The records:
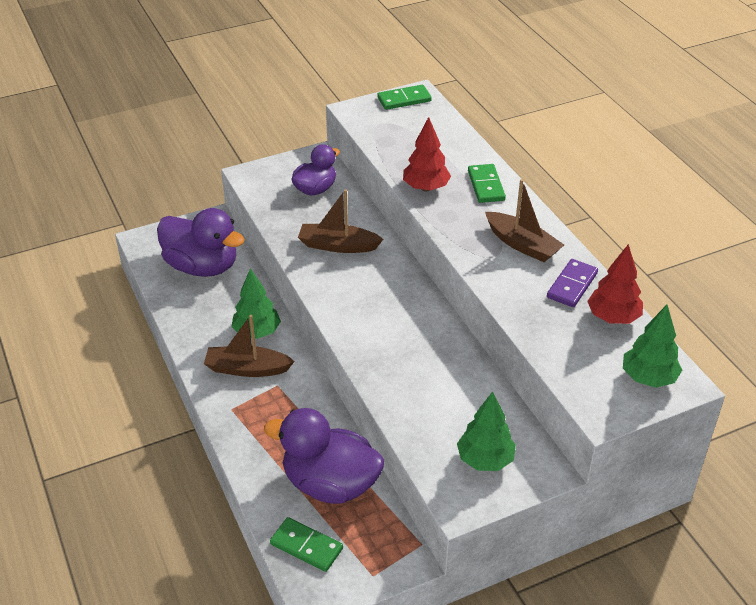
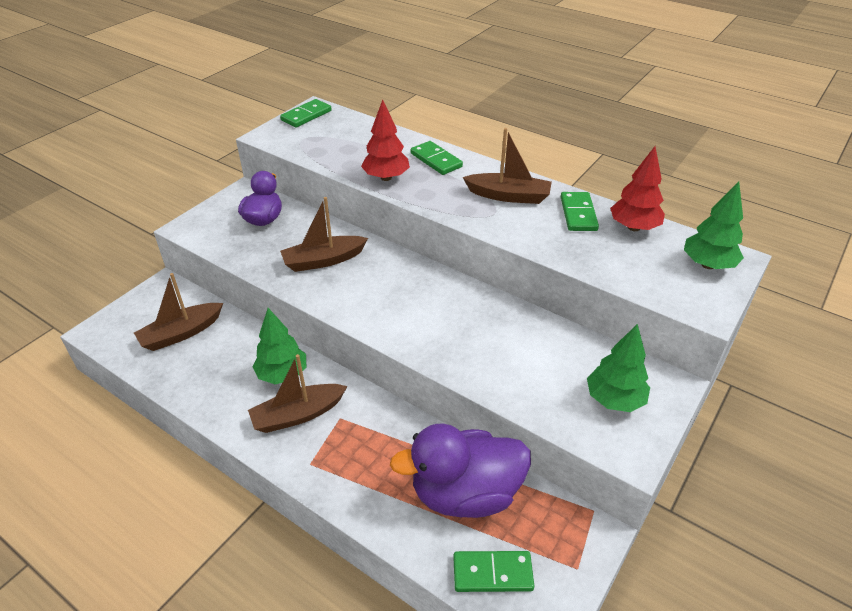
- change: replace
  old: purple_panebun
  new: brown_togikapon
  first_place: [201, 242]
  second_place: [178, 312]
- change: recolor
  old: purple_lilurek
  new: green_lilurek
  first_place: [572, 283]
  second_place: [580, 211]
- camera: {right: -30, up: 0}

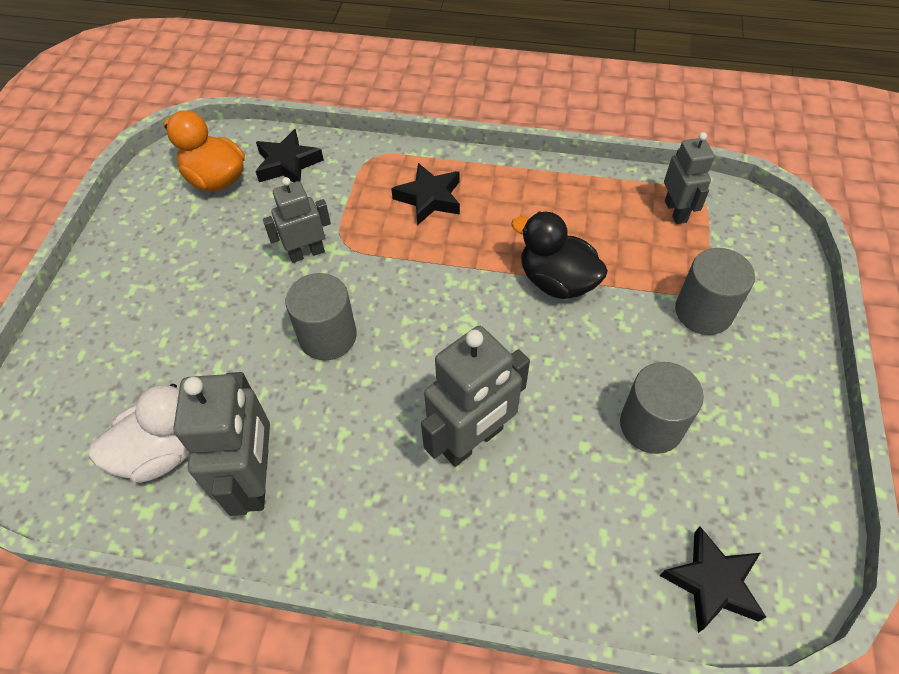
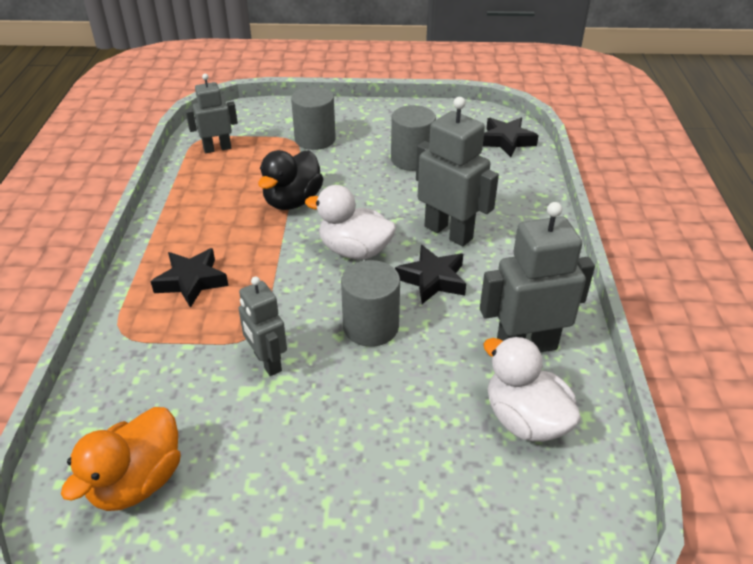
- change: insert
  new: white_panebun
  second_place: [350, 222]
- change: move
  old: black_rekalox
  first_place: [289, 155]
  second_place: [430, 274]
- camera: {right: -100, up: -15}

Required action: Repeat, without changes, every line from the one that contains "first_place: [289, 155]" through the final line of the data.

Completed exercise:
  first_place: [289, 155]
  second_place: [430, 274]
- camera: {right: -100, up: -15}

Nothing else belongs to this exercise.